## ACTION ITEM:
Only a slice of the listing below is wanted. Retype the lines from the one containing "(282, 270) = (570, 451): grey" through the one containing "(714, 190) = (301, 166): blue", exactly, both ends included.

## SUPPLIED DATA:
- - - - - - -

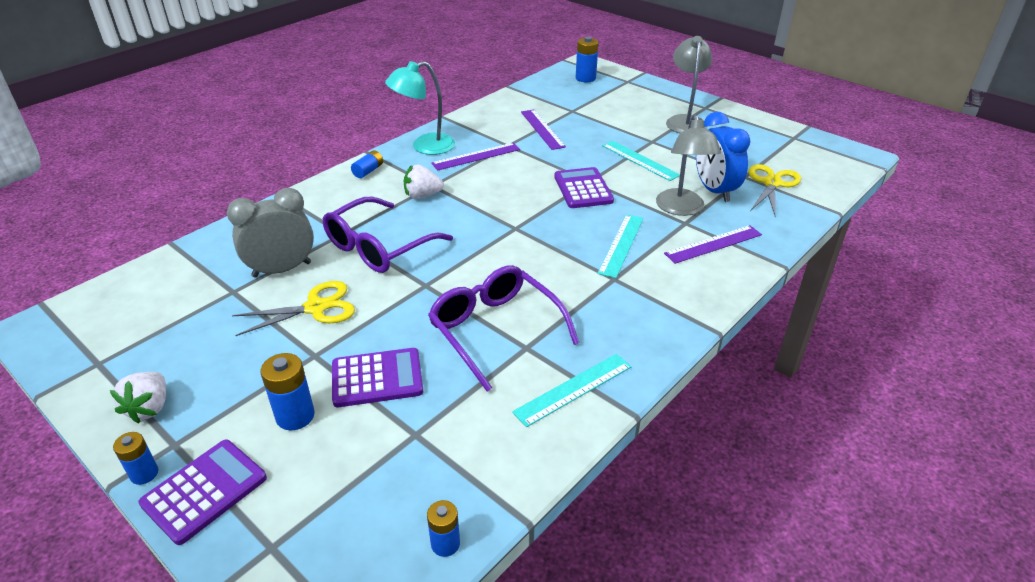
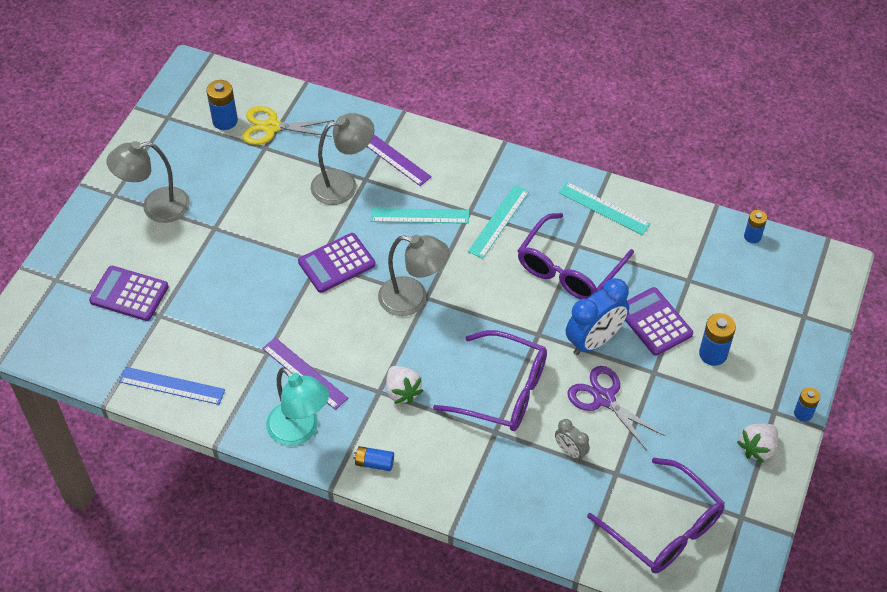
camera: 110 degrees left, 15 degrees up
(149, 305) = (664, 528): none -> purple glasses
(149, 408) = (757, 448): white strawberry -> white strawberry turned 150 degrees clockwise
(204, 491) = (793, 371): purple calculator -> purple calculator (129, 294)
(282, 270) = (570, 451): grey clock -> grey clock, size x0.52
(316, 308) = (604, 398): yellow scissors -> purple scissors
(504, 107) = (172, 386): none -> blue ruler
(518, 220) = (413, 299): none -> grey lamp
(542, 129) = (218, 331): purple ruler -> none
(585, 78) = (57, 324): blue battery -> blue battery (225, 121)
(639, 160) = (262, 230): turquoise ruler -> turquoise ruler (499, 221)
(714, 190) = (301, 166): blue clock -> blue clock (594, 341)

- - - - - - -

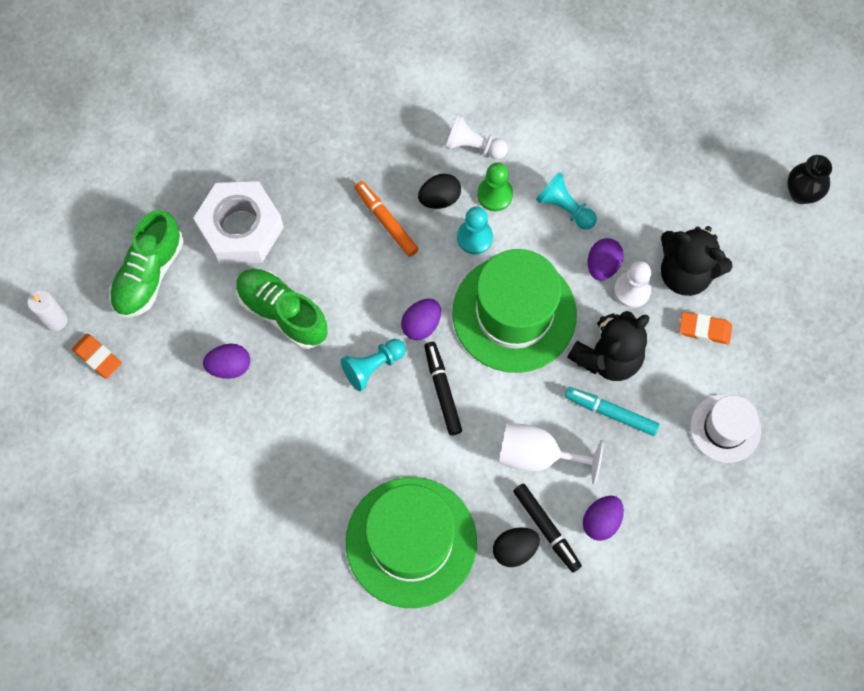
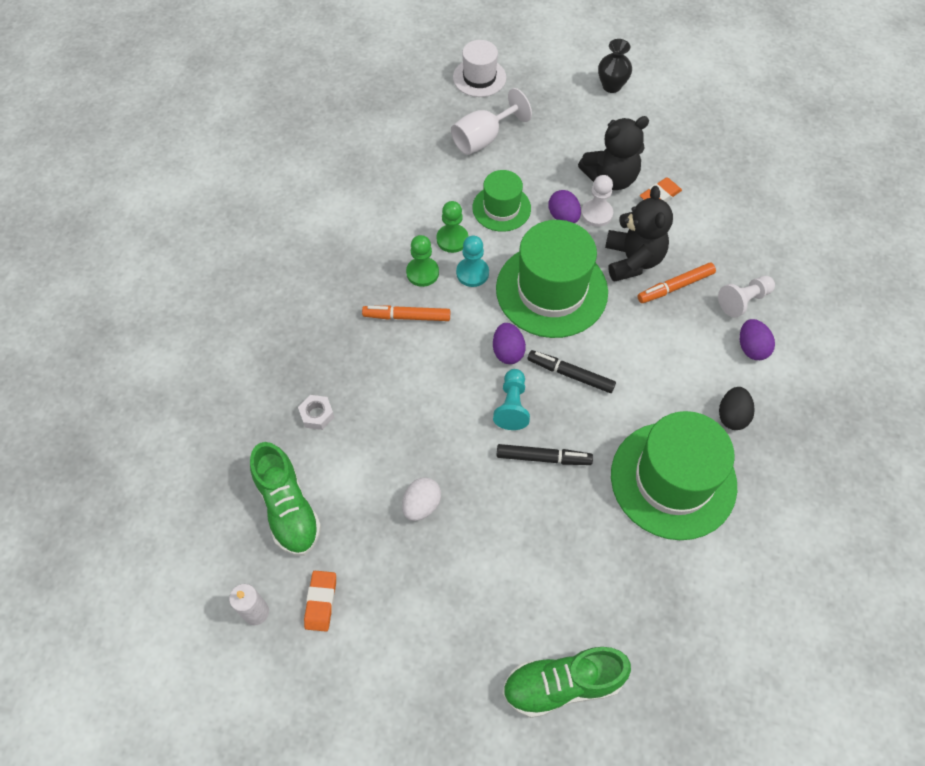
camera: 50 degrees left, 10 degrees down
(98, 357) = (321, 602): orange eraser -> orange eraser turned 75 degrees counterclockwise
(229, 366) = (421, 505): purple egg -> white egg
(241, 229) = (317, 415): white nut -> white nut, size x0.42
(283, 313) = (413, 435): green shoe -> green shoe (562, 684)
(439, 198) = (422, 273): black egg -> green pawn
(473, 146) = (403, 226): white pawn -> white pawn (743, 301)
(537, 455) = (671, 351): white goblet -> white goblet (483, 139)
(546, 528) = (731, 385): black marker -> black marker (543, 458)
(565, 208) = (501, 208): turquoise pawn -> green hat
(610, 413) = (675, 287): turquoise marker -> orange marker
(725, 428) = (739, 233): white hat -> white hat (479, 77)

- - - - - - -

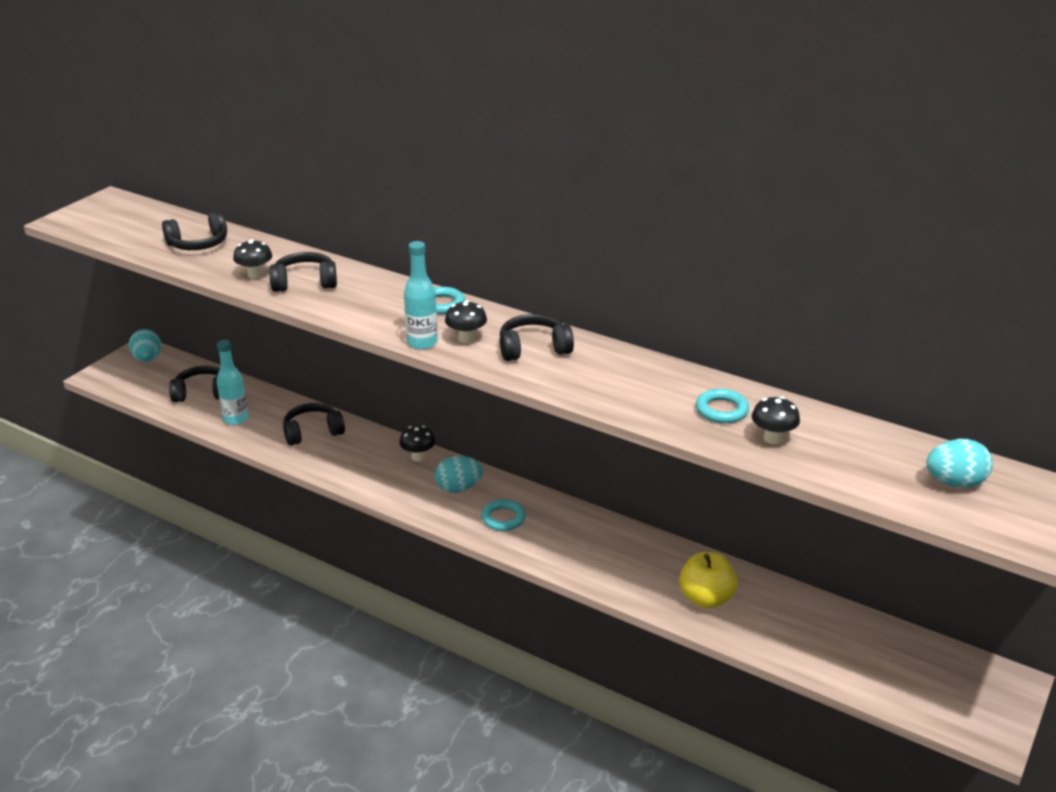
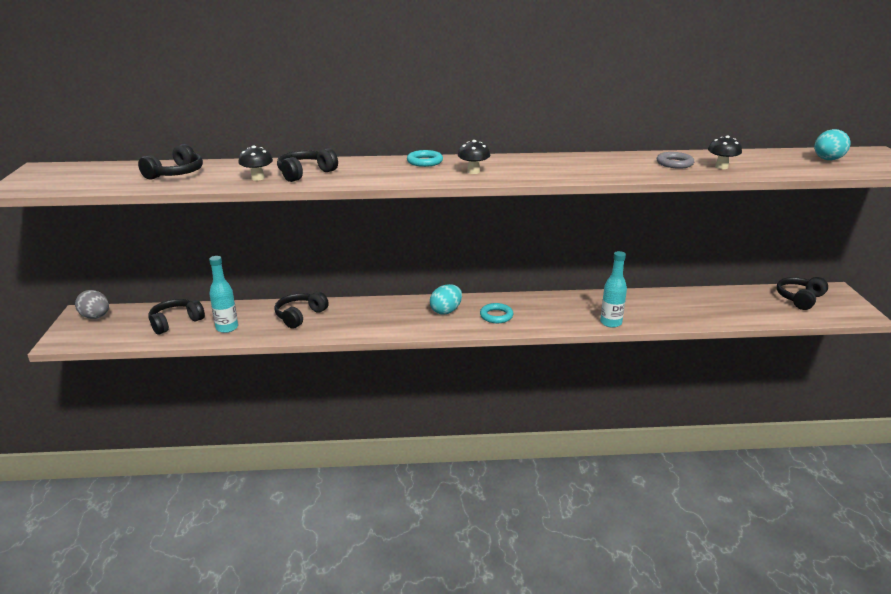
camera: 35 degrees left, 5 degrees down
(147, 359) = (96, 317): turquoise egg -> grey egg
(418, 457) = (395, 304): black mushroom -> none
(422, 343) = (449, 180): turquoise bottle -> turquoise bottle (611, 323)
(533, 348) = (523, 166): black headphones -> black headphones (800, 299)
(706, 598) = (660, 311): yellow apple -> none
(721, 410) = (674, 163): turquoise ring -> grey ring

- - - - - - -

## EXERCISE RESPONSE:
(282, 270) = (570, 451): grey clock -> grey clock, size x0.52
(316, 308) = (604, 398): yellow scissors -> purple scissors
(504, 107) = (172, 386): none -> blue ruler
(518, 220) = (413, 299): none -> grey lamp
(542, 129) = (218, 331): purple ruler -> none
(585, 78) = (57, 324): blue battery -> blue battery (225, 121)
(639, 160) = (262, 230): turquoise ruler -> turquoise ruler (499, 221)
(714, 190) = (301, 166): blue clock -> blue clock (594, 341)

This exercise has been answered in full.